■ WORK TO BE COMPLETED ■
All the lines below need to be output exactly, apart from any images.

#### SUPPLIED MATERIAL ####

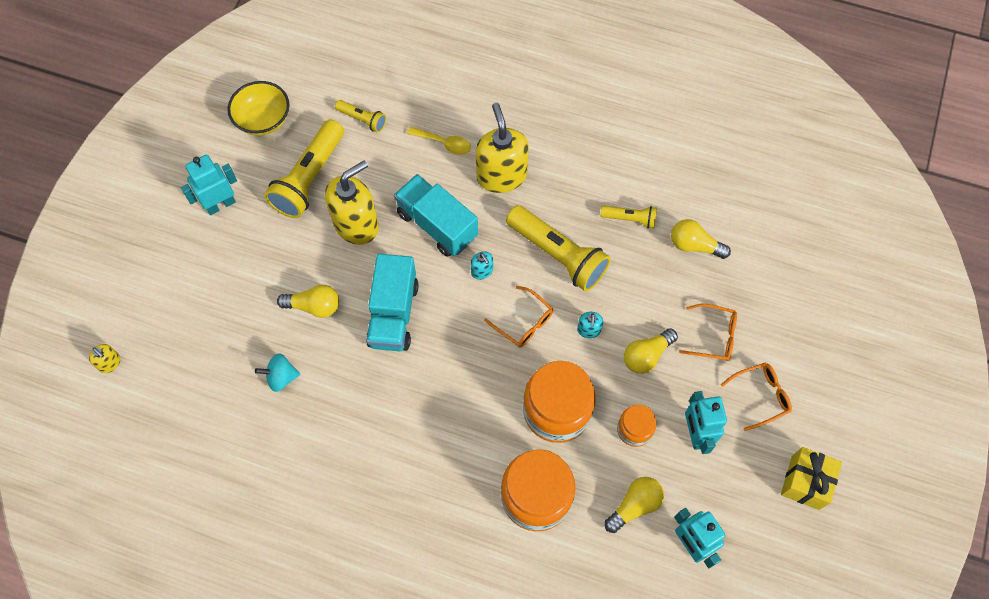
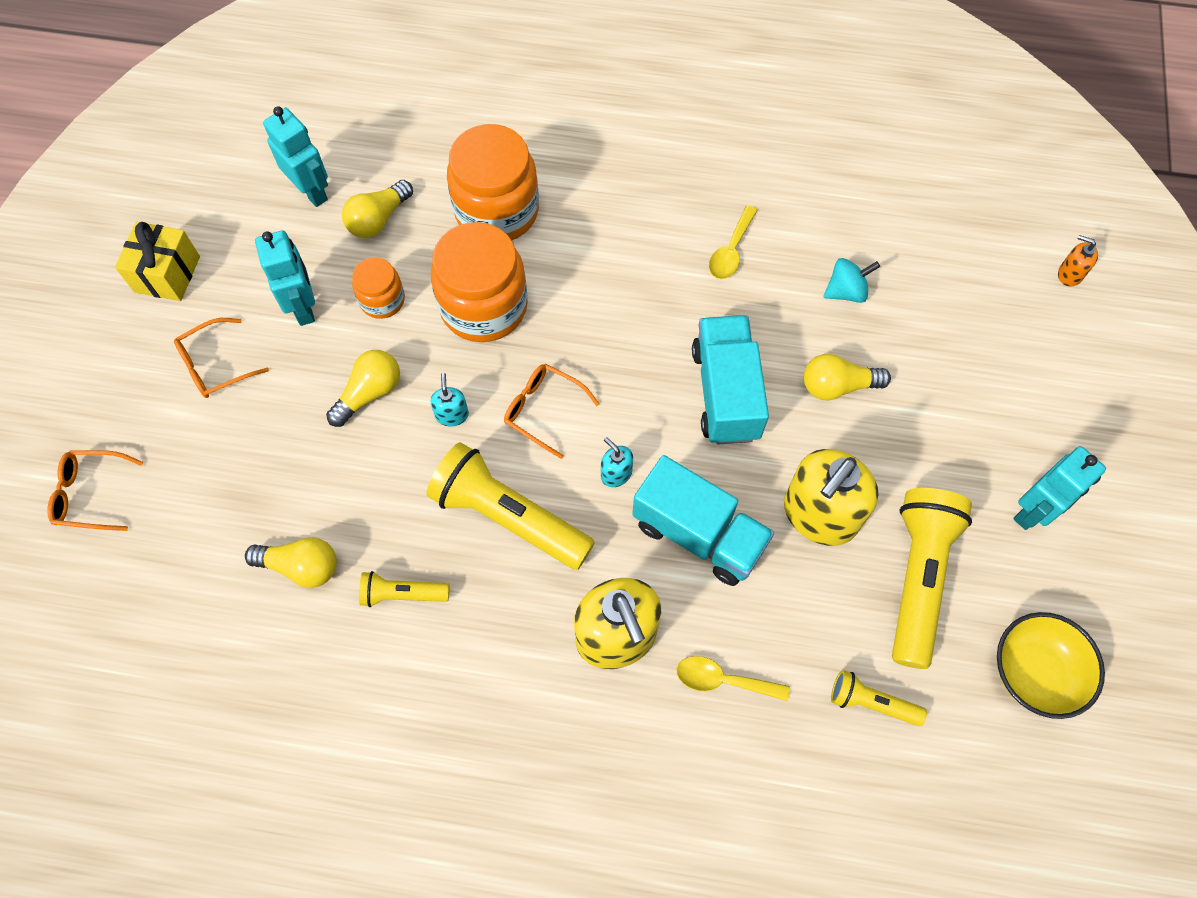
camera: 170 degrees right, 0 degrees up
(110, 363) = (1069, 274): yellow soap dispenser -> orange soap dispenser
(357, 427) = (731, 251): none -> yellow spoon
(713, 336) = (276, 434): orange glasses -> orange glasses (91, 494)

####

■ TASK RESPONSE ■
camera: 170 degrees right, 0 degrees up
(110, 363) = (1069, 274): yellow soap dispenser -> orange soap dispenser
(357, 427) = (731, 251): none -> yellow spoon
(713, 336) = (276, 434): orange glasses -> orange glasses (91, 494)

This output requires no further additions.